--- START DATASET RECORDS ---
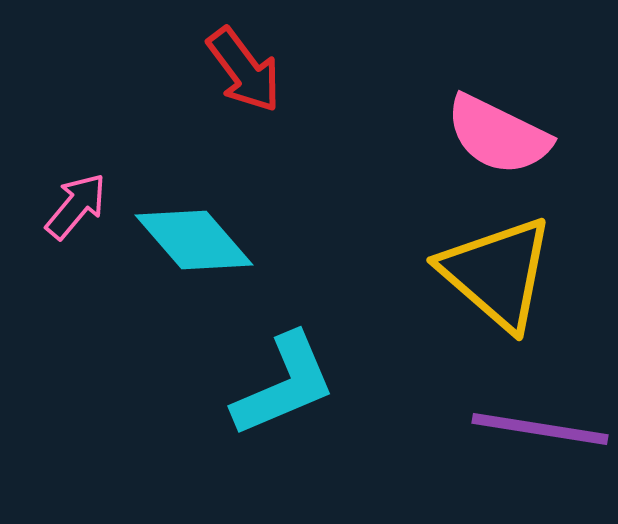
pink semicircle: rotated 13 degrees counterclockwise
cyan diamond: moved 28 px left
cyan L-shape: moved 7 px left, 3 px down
--- END DATASET RECORDS ---
--- START DATASET RECORDS ---
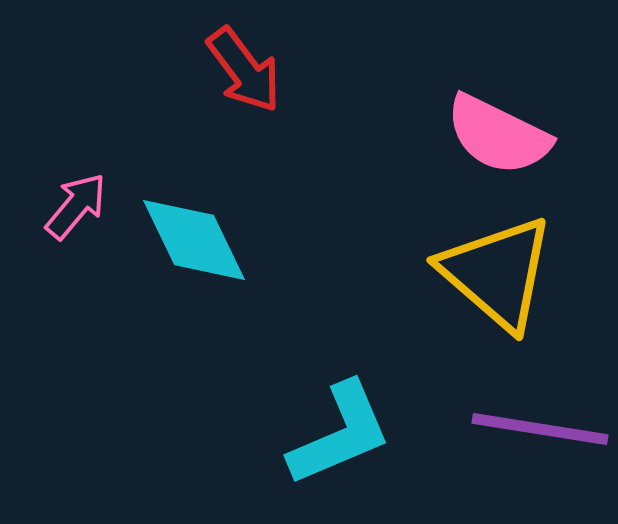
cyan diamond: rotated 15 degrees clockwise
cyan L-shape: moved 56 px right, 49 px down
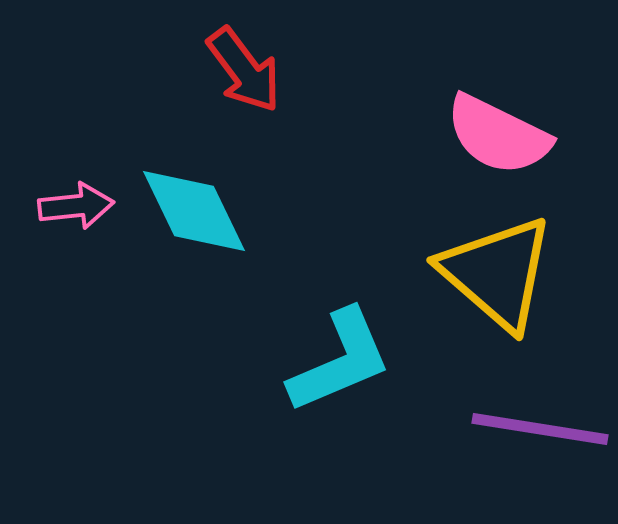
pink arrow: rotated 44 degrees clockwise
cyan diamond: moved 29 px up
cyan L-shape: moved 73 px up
--- END DATASET RECORDS ---
--- START DATASET RECORDS ---
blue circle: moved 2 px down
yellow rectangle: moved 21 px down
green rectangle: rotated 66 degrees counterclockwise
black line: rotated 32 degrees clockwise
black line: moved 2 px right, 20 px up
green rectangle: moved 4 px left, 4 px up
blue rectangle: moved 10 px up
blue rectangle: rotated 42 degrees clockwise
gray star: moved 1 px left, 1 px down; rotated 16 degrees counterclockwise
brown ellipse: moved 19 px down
--- END DATASET RECORDS ---
EXERCISE: Return the lines above, from the line containing "pink semicircle: rotated" through the line containing "cyan L-shape: moved 7 px left, 3 px down", as a JSON list of strings with one string per line, leaving out any blank lines.

OUTPUT BELOW:
[
  "pink semicircle: rotated 13 degrees counterclockwise",
  "cyan diamond: moved 28 px left",
  "cyan L-shape: moved 7 px left, 3 px down"
]